_WHAT TO PRODUCE_
Give again, word for word, every line below from the one that has "(256, 565) = (421, 717): brown" through the one that has "(341, 178) = (353, 285): blue", both included, and no others.

═════ SUPPLIED RECORDS

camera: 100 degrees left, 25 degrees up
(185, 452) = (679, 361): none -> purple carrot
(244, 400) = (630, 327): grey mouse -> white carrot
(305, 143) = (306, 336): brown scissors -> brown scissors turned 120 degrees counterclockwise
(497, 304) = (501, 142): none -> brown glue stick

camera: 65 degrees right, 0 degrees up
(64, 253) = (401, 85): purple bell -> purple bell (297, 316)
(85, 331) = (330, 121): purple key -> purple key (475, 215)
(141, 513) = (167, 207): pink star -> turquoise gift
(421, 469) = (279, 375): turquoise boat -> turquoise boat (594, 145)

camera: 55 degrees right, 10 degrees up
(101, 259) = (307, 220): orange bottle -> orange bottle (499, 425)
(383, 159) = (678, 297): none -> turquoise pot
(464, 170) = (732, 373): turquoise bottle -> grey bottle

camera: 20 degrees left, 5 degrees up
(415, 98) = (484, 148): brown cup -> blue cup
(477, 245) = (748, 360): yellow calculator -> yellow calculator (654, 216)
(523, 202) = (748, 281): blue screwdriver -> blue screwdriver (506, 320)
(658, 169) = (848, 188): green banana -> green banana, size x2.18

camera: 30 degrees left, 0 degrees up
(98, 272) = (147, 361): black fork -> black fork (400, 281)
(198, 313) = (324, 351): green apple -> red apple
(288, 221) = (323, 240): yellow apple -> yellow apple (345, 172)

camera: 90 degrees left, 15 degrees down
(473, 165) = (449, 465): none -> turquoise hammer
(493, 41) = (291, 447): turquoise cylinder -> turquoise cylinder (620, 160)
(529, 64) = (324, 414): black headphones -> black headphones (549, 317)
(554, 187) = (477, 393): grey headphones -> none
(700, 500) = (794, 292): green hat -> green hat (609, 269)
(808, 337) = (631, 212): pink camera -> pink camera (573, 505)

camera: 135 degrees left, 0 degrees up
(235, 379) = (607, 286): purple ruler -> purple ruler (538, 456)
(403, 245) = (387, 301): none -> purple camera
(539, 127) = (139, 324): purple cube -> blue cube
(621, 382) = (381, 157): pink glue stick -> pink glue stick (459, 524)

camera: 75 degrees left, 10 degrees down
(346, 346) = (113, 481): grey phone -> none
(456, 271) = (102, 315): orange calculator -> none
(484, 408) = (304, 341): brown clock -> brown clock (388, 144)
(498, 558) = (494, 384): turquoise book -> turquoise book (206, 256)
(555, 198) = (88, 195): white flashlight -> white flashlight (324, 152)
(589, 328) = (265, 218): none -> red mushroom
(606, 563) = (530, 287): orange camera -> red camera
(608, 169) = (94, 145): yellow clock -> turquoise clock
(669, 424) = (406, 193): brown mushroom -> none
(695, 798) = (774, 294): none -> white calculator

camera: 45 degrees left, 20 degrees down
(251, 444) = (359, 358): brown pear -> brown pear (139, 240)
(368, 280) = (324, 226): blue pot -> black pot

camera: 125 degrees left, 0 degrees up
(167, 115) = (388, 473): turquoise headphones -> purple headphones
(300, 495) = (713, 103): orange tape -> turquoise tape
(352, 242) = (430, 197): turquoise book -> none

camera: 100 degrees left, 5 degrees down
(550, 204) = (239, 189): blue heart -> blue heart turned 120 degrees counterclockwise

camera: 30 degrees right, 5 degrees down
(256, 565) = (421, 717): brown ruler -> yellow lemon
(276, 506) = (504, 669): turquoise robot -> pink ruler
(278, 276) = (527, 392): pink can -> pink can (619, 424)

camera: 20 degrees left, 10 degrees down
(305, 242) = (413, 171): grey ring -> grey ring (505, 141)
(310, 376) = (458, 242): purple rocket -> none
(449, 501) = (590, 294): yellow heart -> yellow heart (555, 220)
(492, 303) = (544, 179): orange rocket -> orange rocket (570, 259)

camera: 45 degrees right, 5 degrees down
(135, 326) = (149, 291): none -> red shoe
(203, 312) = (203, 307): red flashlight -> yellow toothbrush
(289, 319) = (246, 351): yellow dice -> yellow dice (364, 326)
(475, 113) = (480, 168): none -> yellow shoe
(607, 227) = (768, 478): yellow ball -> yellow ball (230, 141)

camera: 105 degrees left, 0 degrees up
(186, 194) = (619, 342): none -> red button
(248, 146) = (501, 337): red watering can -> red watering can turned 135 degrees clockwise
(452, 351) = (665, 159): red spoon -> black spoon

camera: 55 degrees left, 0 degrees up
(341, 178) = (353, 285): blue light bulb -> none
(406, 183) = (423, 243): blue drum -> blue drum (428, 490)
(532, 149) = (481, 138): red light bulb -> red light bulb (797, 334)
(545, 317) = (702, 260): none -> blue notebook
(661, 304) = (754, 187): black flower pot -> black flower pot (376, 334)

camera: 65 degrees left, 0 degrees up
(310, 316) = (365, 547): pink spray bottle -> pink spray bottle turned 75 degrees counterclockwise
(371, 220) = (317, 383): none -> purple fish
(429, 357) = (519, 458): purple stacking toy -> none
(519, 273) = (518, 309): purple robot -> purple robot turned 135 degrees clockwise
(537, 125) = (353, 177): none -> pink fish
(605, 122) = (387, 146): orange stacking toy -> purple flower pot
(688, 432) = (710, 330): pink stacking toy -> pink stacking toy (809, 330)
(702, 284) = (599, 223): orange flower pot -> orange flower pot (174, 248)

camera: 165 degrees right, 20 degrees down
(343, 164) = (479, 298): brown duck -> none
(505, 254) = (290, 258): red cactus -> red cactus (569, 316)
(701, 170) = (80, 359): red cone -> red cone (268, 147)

══════════

_SOLUTION BELOW_
(256, 565) = (421, 717): brown ruler -> yellow lemon
(276, 506) = (504, 669): turquoise robot -> pink ruler
(278, 276) = (527, 392): pink can -> pink can (619, 424)

camera: 20 degrees left, 10 degrees down
(305, 242) = (413, 171): grey ring -> grey ring (505, 141)
(310, 376) = (458, 242): purple rocket -> none
(449, 501) = (590, 294): yellow heart -> yellow heart (555, 220)
(492, 303) = (544, 179): orange rocket -> orange rocket (570, 259)

camera: 45 degrees right, 5 degrees down
(135, 326) = (149, 291): none -> red shoe
(203, 312) = (203, 307): red flashlight -> yellow toothbrush
(289, 319) = (246, 351): yellow dice -> yellow dice (364, 326)
(475, 113) = (480, 168): none -> yellow shoe
(607, 227) = (768, 478): yellow ball -> yellow ball (230, 141)

camera: 105 degrees left, 0 degrees up
(186, 194) = (619, 342): none -> red button
(248, 146) = (501, 337): red watering can -> red watering can turned 135 degrees clockwise
(452, 351) = (665, 159): red spoon -> black spoon

camera: 55 degrees left, 0 degrees up
(341, 178) = (353, 285): blue light bulb -> none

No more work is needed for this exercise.